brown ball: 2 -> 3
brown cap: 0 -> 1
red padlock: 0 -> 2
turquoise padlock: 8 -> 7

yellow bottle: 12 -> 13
========
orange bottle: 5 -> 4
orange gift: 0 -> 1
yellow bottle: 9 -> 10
========
= Directions =
Print exactly the lines above from the one with "brown cap: 0 -> 1" to the one with "yellow bottle: 12 -> 13", including both.

= Answer space =
brown cap: 0 -> 1
red padlock: 0 -> 2
turquoise padlock: 8 -> 7

yellow bottle: 12 -> 13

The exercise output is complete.